--- WHAT YOU ARE ASKED TO DO ---
Take the listing below and write it out again exactly, skipping any picture that it holds.
::: DATA FOR THIS EXERCISE :::
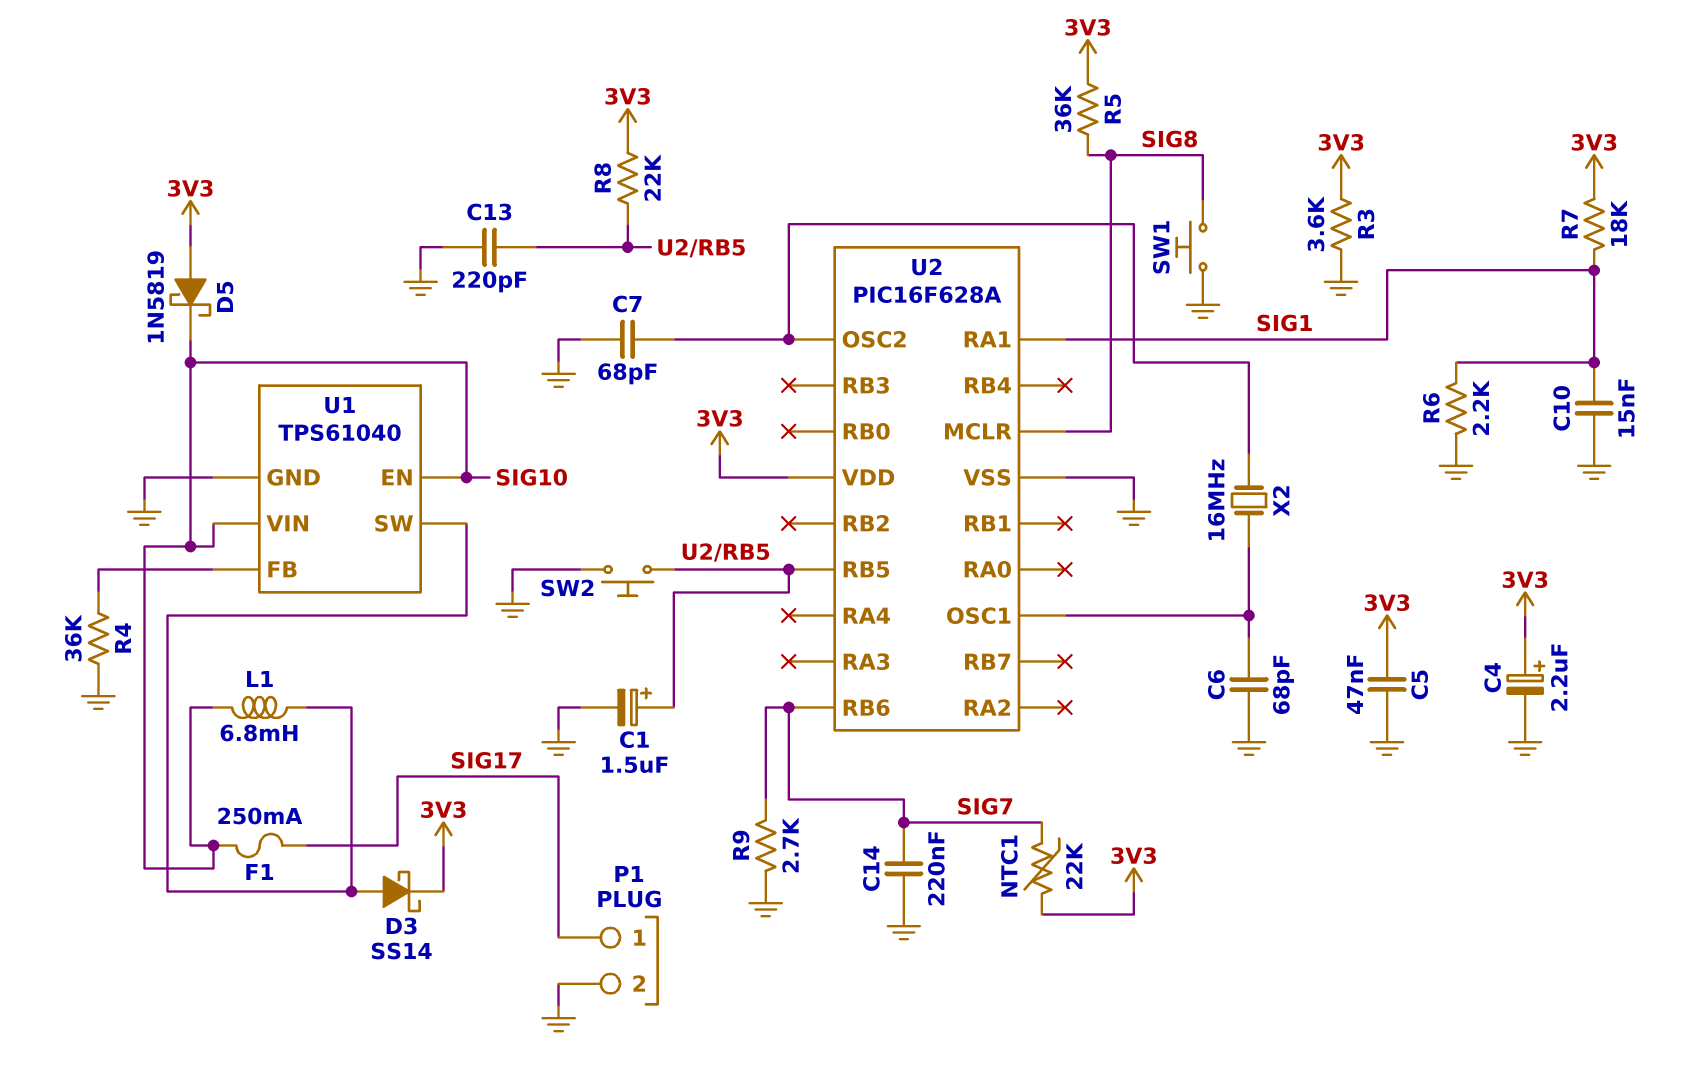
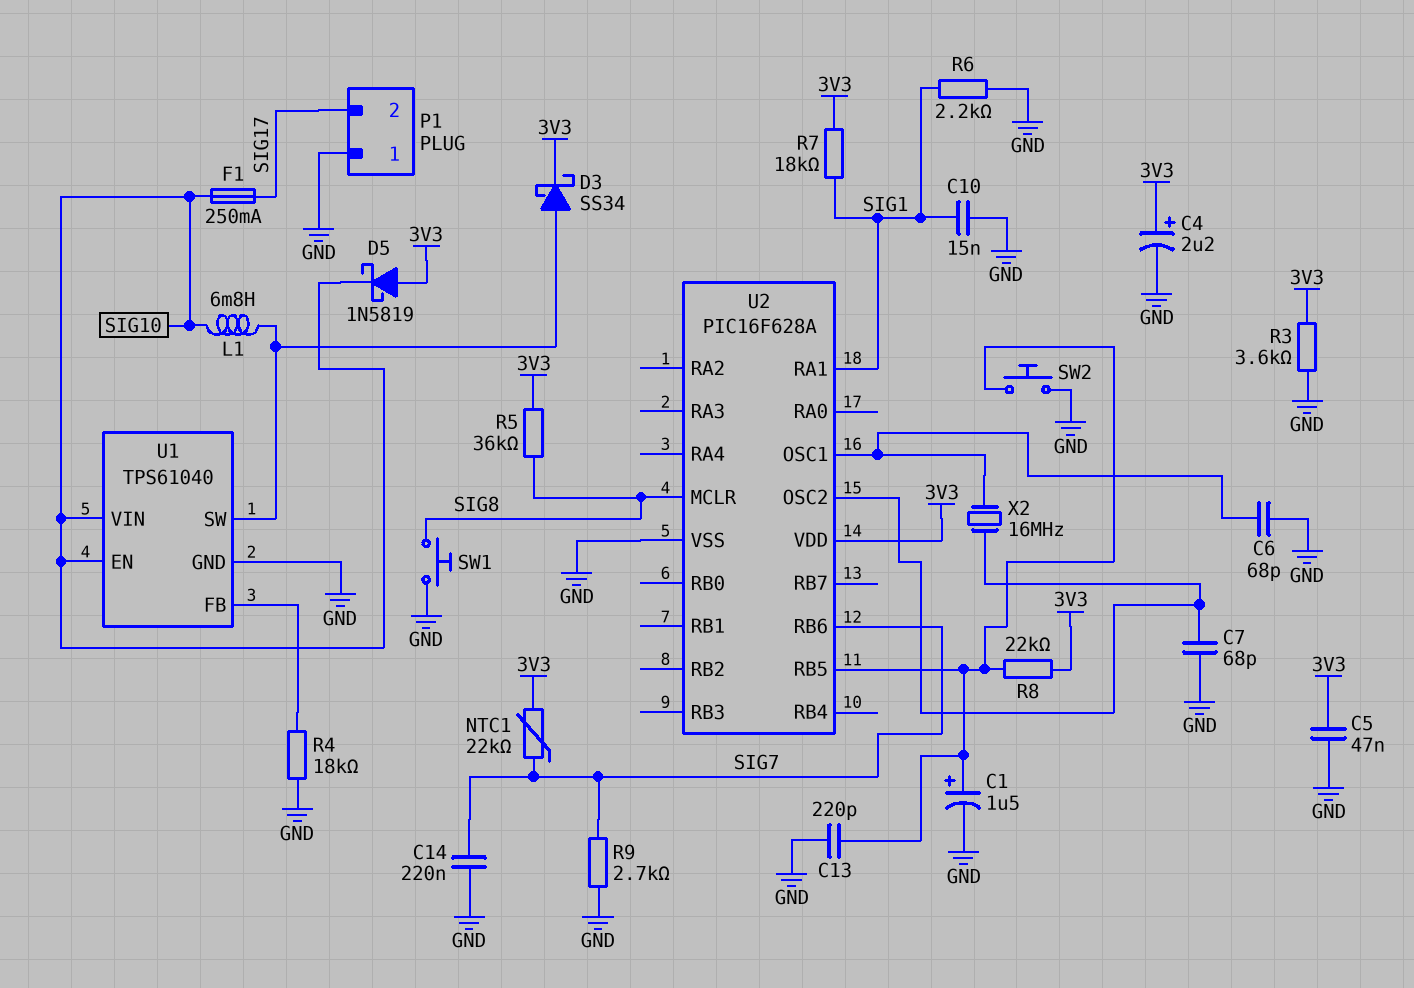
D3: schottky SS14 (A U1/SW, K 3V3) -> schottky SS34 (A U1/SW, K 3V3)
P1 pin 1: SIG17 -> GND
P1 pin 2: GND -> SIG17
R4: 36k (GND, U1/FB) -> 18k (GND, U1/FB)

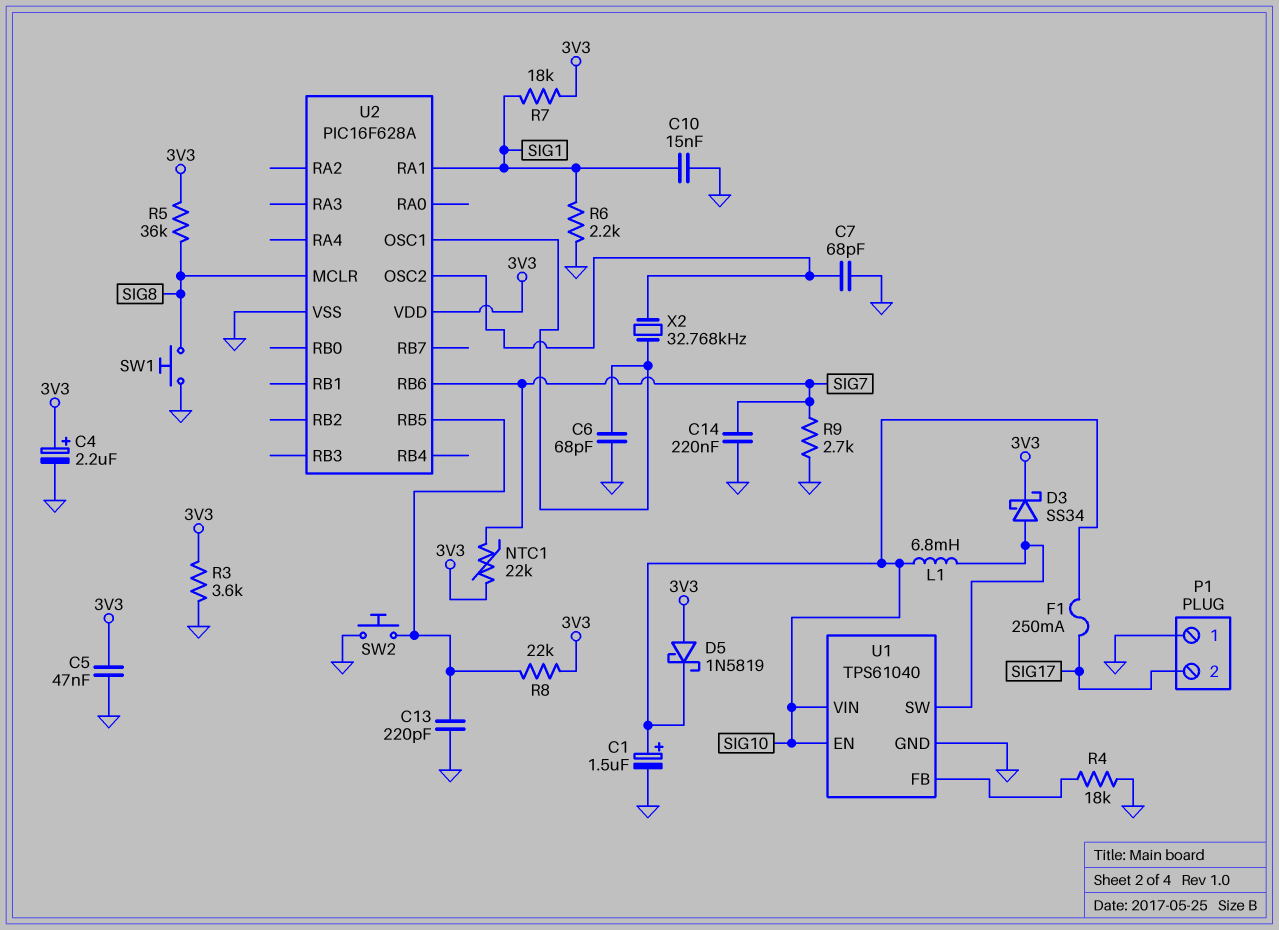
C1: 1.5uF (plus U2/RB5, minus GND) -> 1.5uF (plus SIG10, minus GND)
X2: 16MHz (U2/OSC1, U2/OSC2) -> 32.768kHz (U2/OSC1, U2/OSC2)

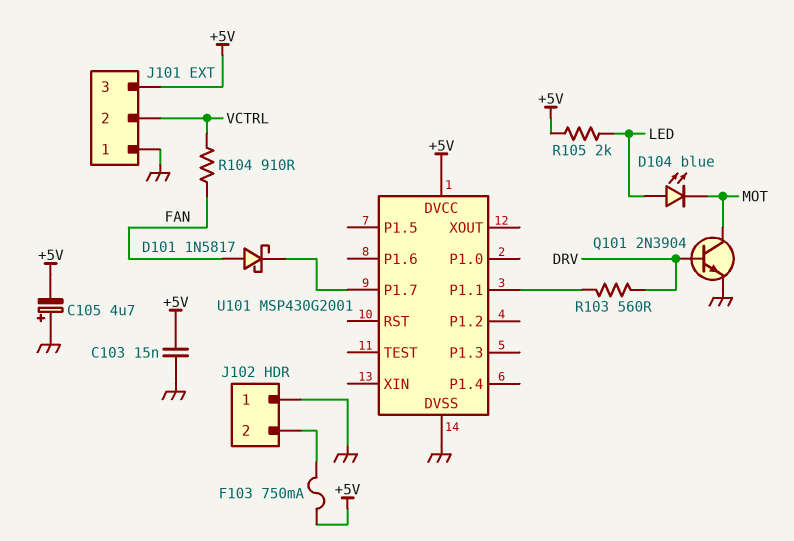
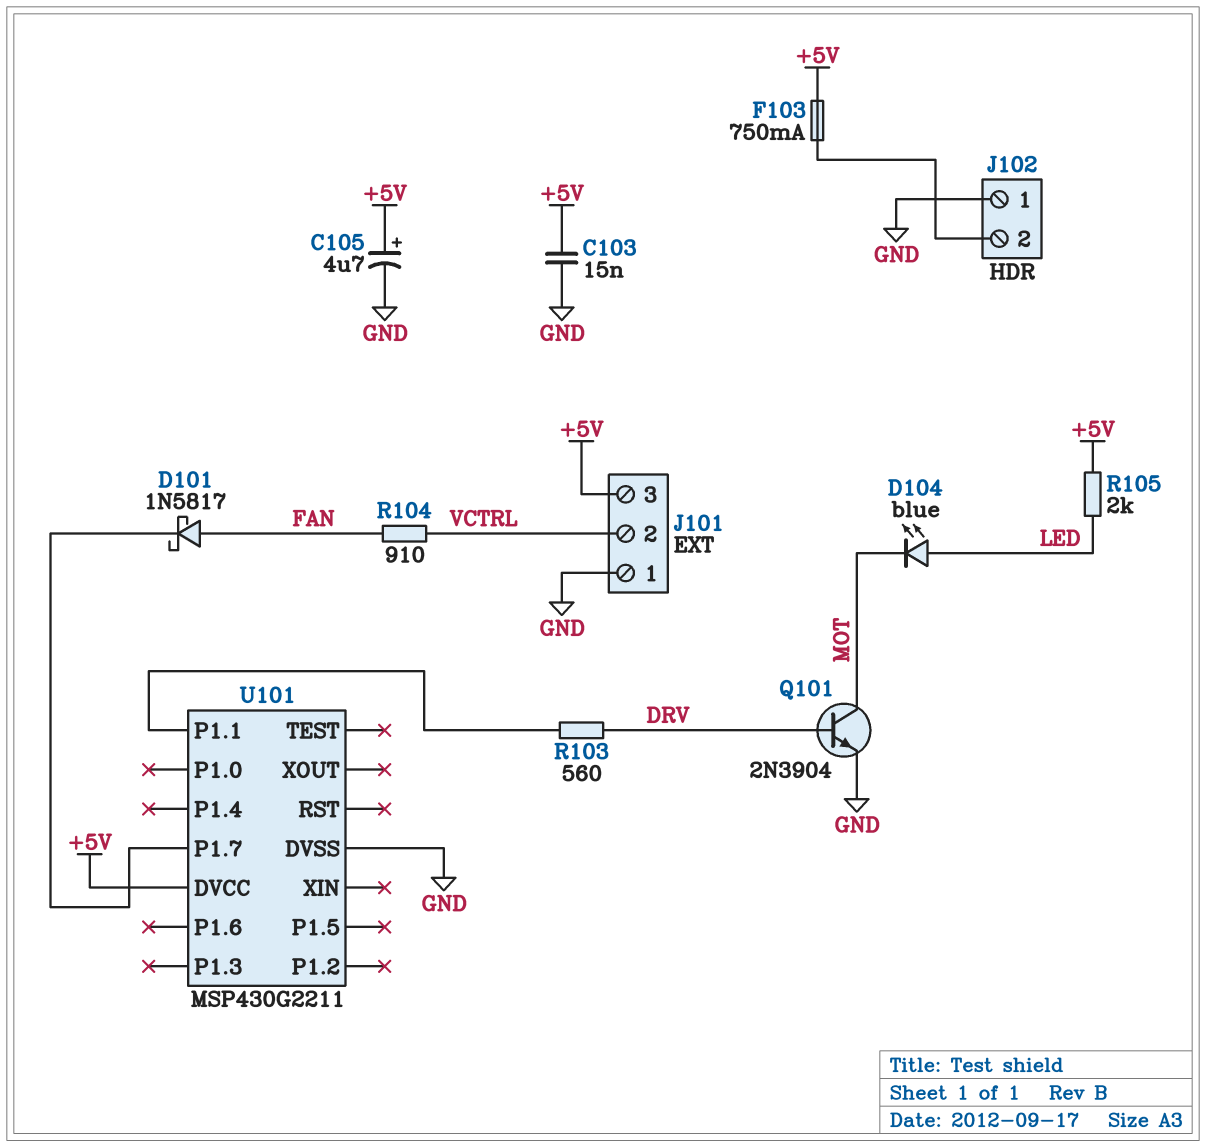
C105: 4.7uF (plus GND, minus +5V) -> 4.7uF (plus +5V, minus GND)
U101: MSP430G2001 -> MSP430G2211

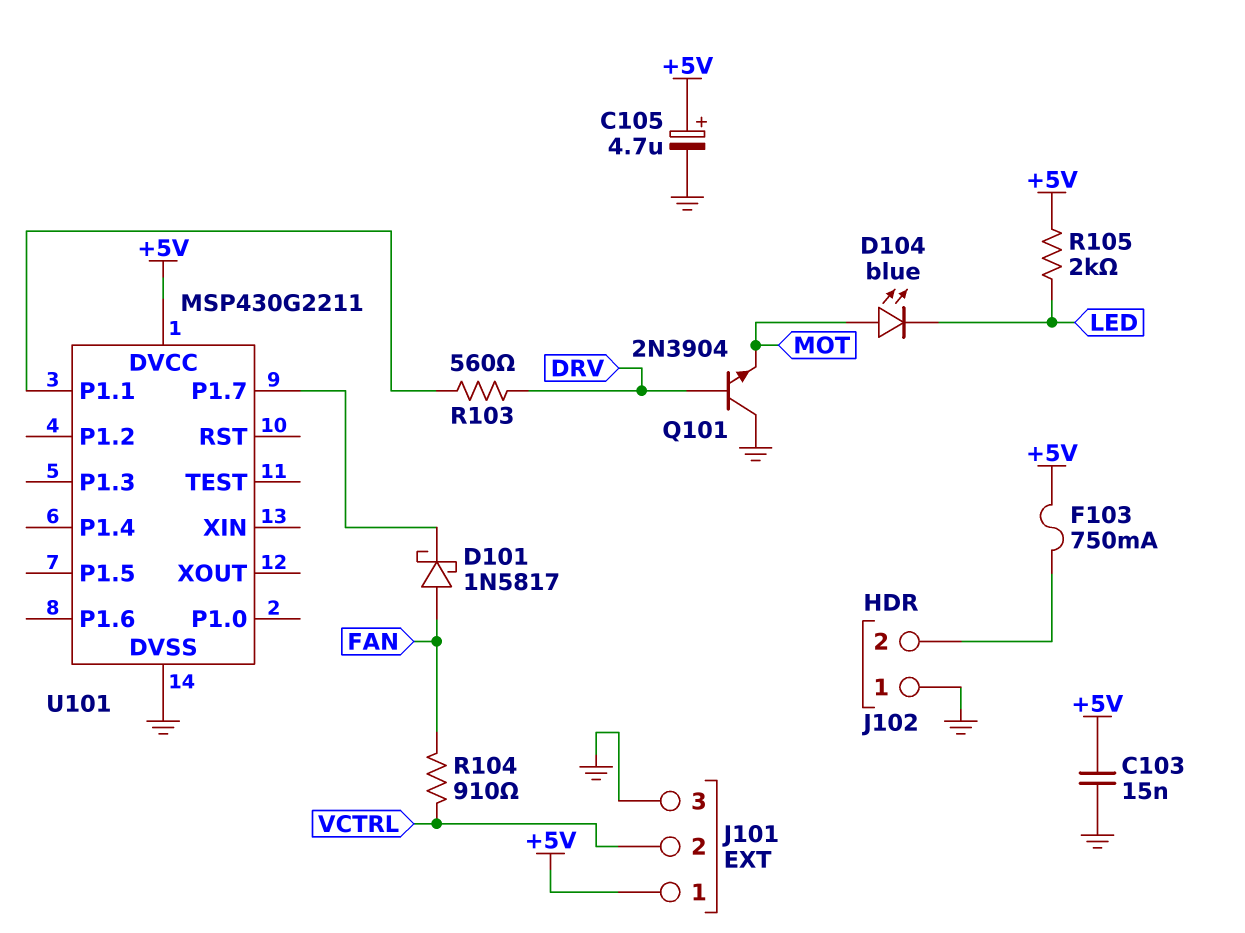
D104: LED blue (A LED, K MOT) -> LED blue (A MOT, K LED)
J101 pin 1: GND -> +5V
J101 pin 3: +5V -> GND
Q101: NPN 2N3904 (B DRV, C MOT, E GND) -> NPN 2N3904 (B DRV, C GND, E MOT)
:::
--- TASK OUTPUT ---
D3: schottky SS14 (A U1/SW, K 3V3) -> schottky SS34 (A U1/SW, K 3V3)
P1 pin 1: SIG17 -> GND
P1 pin 2: GND -> SIG17
R4: 36k (GND, U1/FB) -> 18k (GND, U1/FB)

C1: 1.5uF (plus U2/RB5, minus GND) -> 1.5uF (plus SIG10, minus GND)
X2: 16MHz (U2/OSC1, U2/OSC2) -> 32.768kHz (U2/OSC1, U2/OSC2)

C105: 4.7uF (plus GND, minus +5V) -> 4.7uF (plus +5V, minus GND)
U101: MSP430G2001 -> MSP430G2211

D104: LED blue (A LED, K MOT) -> LED blue (A MOT, K LED)
J101 pin 1: GND -> +5V
J101 pin 3: +5V -> GND
Q101: NPN 2N3904 (B DRV, C MOT, E GND) -> NPN 2N3904 (B DRV, C GND, E MOT)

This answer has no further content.